▸ **Task description**
Write out the entries verbatim and leave the images out of the copy.

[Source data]
+++++
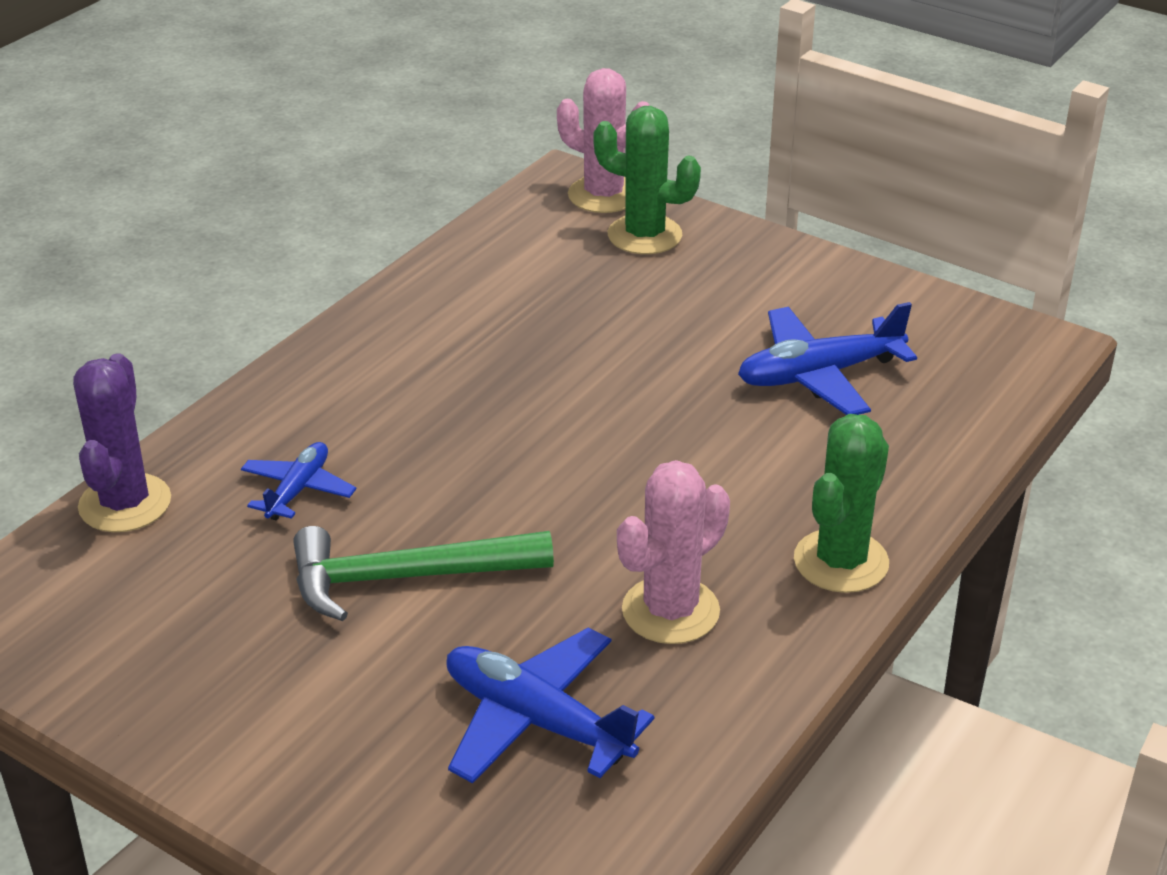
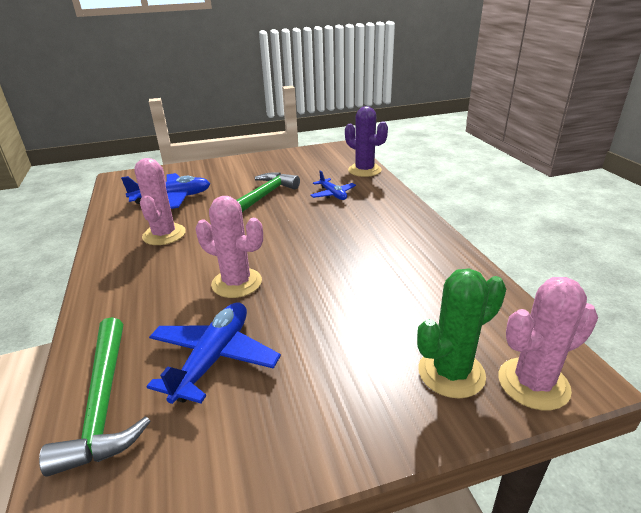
camera: 130 degrees right, 5 degrees down
(687, 439) = (237, 283): none -> pink cactus
(841, 561) = (110, 282): green cactus -> none
(959, 405) = (103, 403): none -> green hammer

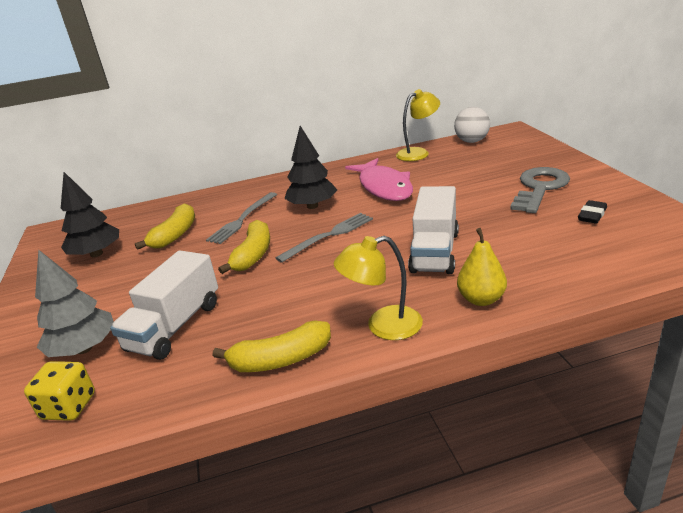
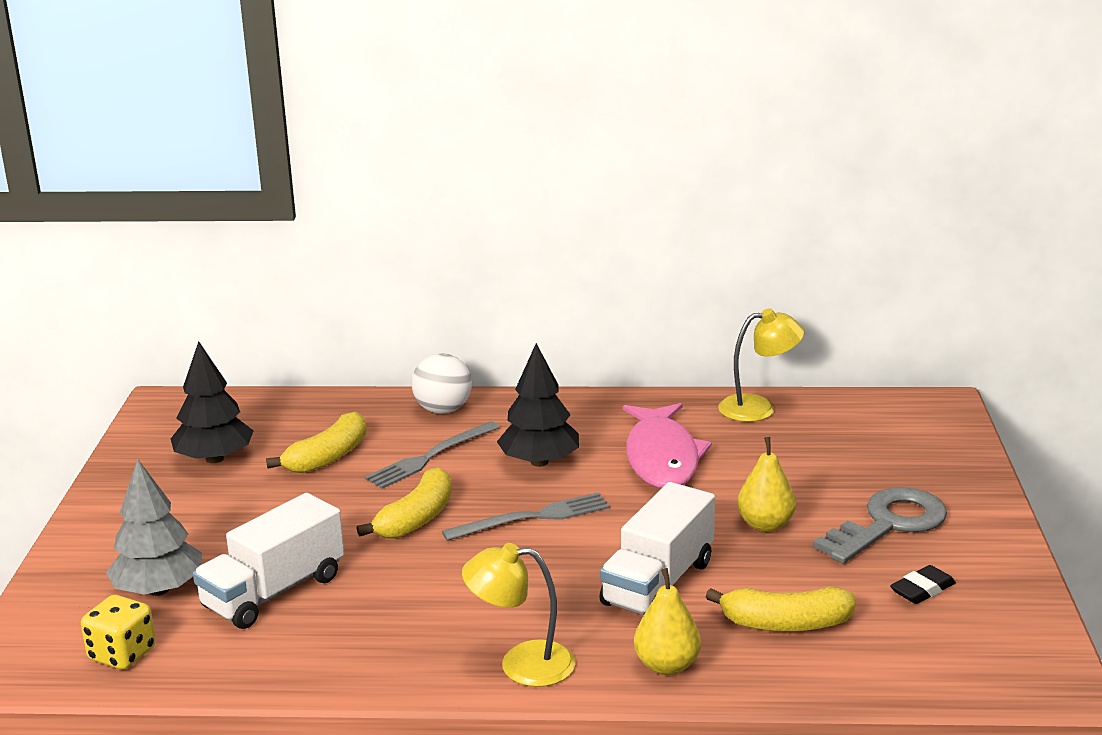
camera: 15 degrees right, 5 degrees down
(280, 359) = (377, 669): yellow banana -> yellow banana (785, 624)
(471, 141) = (859, 408): white ball -> white ball (443, 410)
(471, 205) = (765, 525): none -> yellow pear

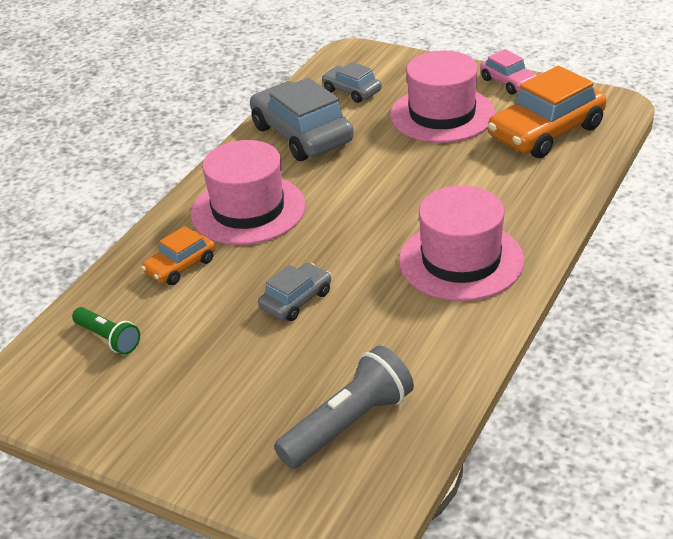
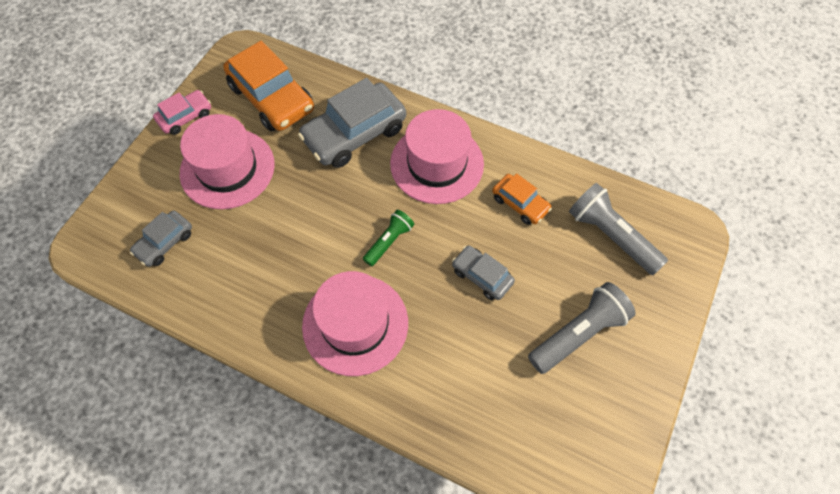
camera: 95 degrees left, 25 degrees up
(108, 339) = (532, 424): green flashlight -> green flashlight (389, 241)
(180, 266) = (435, 375): orange car -> orange car (520, 203)
(208, 382) = (578, 334): none -> grey flashlight
(302, 134) = (236, 284): grey car -> grey car (354, 133)

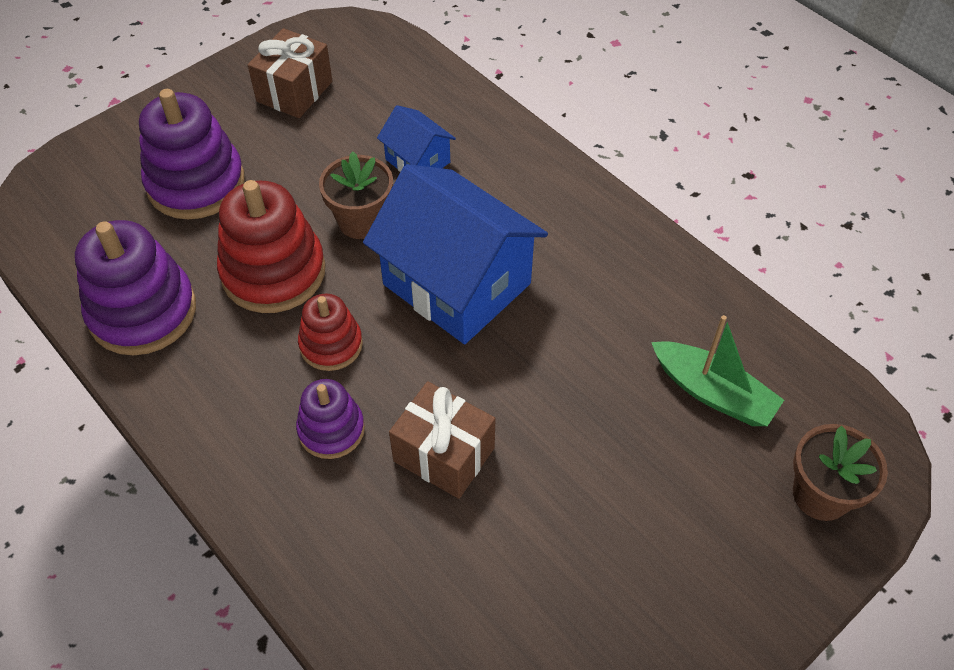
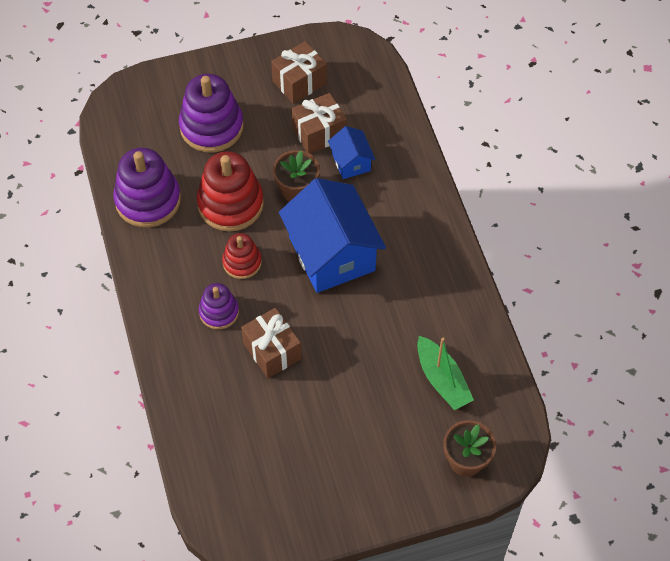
camera: 25 degrees right, 5 degrees up
(354, 141) = (319, 133): none -> brown gift

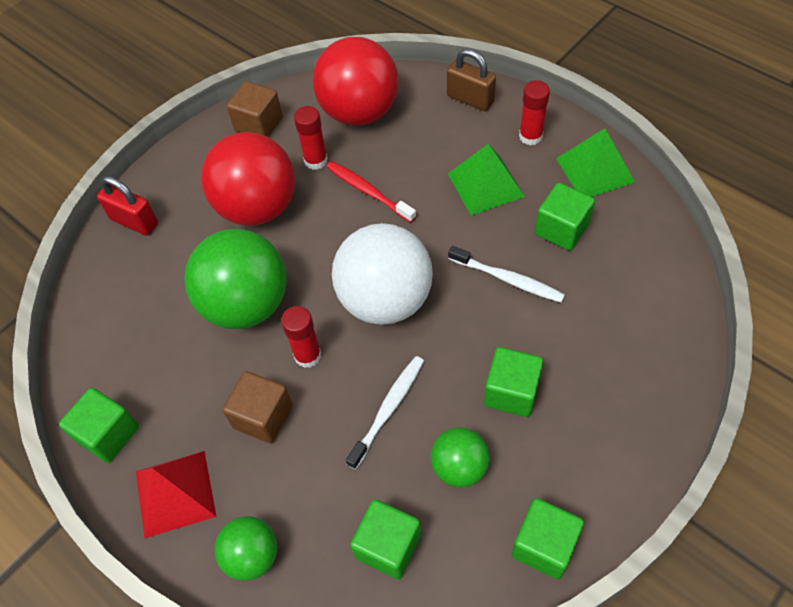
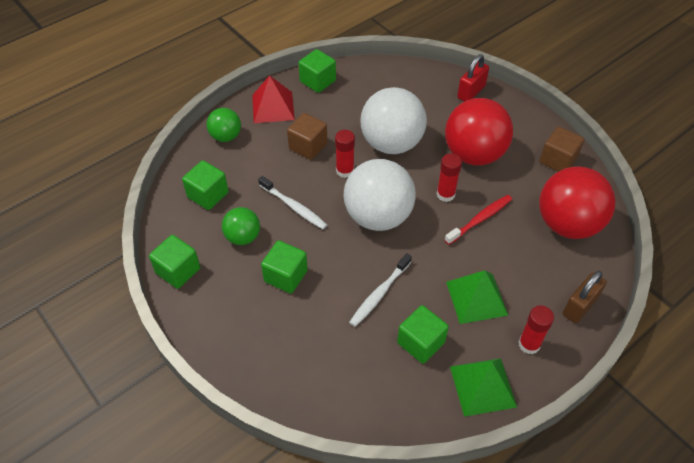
camera: 95 degrees right, 5 degrees down
(246, 304) = (391, 143): green ball -> white ball
(316, 160) = (516, 191): red glue stick -> red glue stick (445, 194)

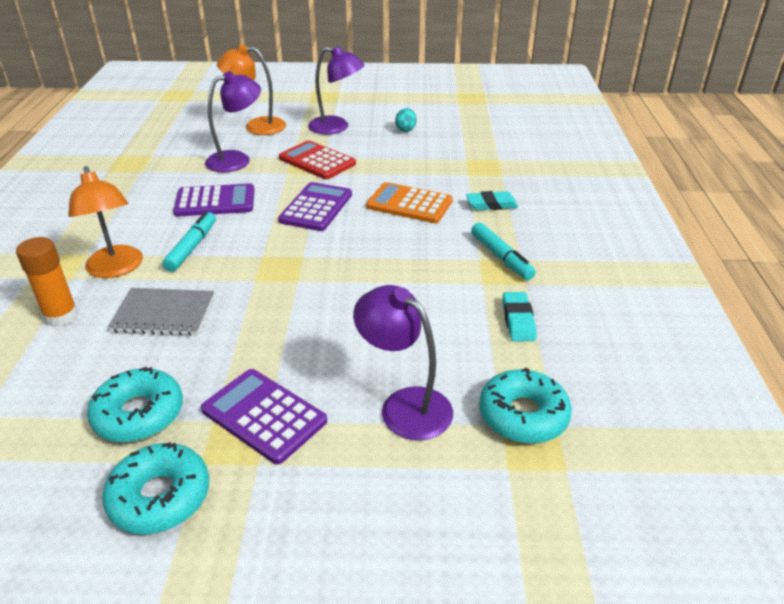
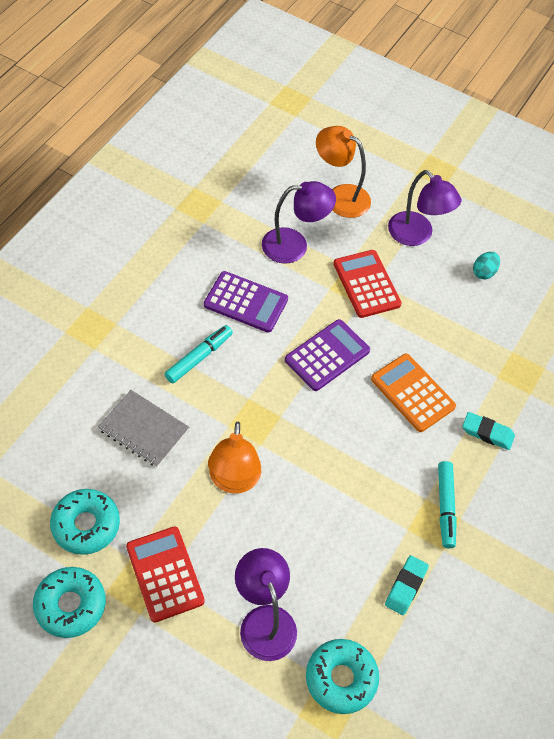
camera: 25 degrees right, 20 degrees up
(61, 316) = (72, 392): orange glue stick -> none
(116, 269) = (131, 355): orange lamp -> orange lamp (234, 481)
(264, 415) = (165, 574): purple calculator -> red calculator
+++++
▸ **Response area**
camera: 130 degrees right, 5 degrees down
(687, 439) = (237, 283): none -> pink cactus
(841, 561) = (110, 282): green cactus -> none
(959, 405) = (103, 403): none -> green hammer

camera: 15 degrees right, 5 degrees down
(280, 359) = (377, 669): yellow banana -> yellow banana (785, 624)
(471, 141) = (859, 408): white ball -> white ball (443, 410)
(471, 205) = (765, 525): none -> yellow pear

camera: 95 degrees left, 25 degrees up
(108, 339) = (532, 424): green flashlight -> green flashlight (389, 241)
(180, 266) = (435, 375): orange car -> orange car (520, 203)
(208, 382) = (578, 334): none -> grey flashlight
(302, 134) = (236, 284): grey car -> grey car (354, 133)

camera: 25 degrees right, 5 degrees up
(354, 141) = (319, 133): none -> brown gift

camera: 95 degrees right, 5 degrees down
(246, 304) = (391, 143): green ball -> white ball
(316, 160) = (516, 191): red glue stick -> red glue stick (445, 194)

camera: 25 degrees right, 20 degrees up
(61, 316) = (72, 392): orange glue stick -> none
(116, 269) = (131, 355): orange lamp -> orange lamp (234, 481)
(264, 415) = (165, 574): purple calculator -> red calculator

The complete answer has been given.